* _EXERCISE PROMPT_
Word for word, please restate the line containing "type=relocated; before=Buch/gelb (no." and all the lines that follow it to the end of the data.

* _DATA EXCERPT_
□ □ □ □ □ □ □

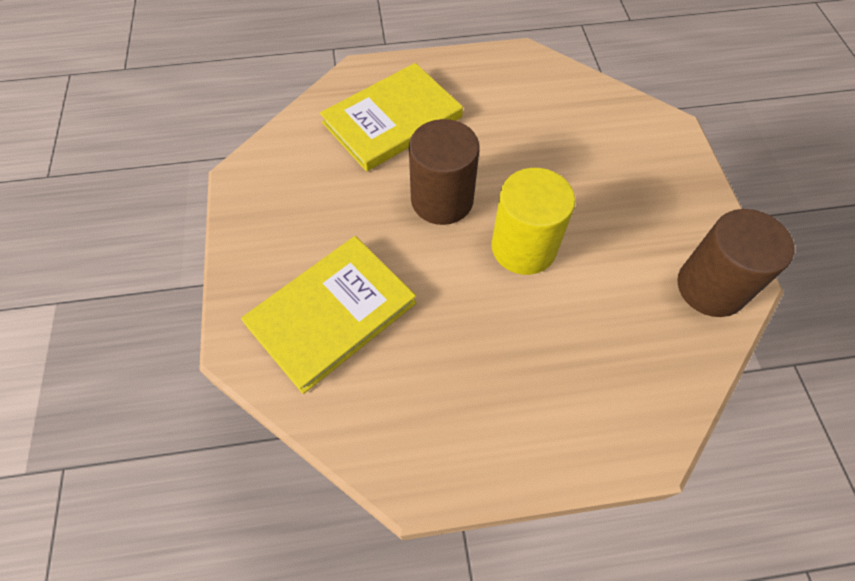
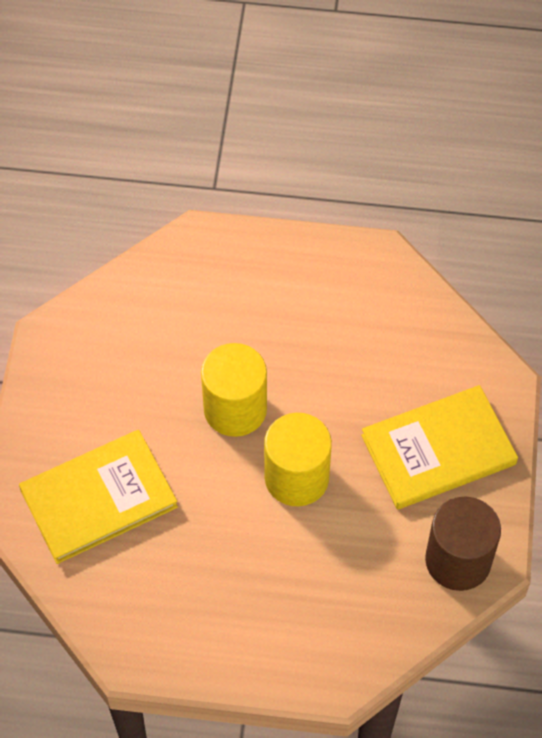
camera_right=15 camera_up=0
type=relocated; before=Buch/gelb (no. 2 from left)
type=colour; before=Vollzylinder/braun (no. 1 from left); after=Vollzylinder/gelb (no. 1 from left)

□ □ □ □ □ □ □

* _SOLUTION TO THIS TASK_
type=relocated; before=Buch/gelb (no. 2 from left)
type=colour; before=Vollzylinder/braun (no. 1 from left); after=Vollzylinder/gelb (no. 1 from left)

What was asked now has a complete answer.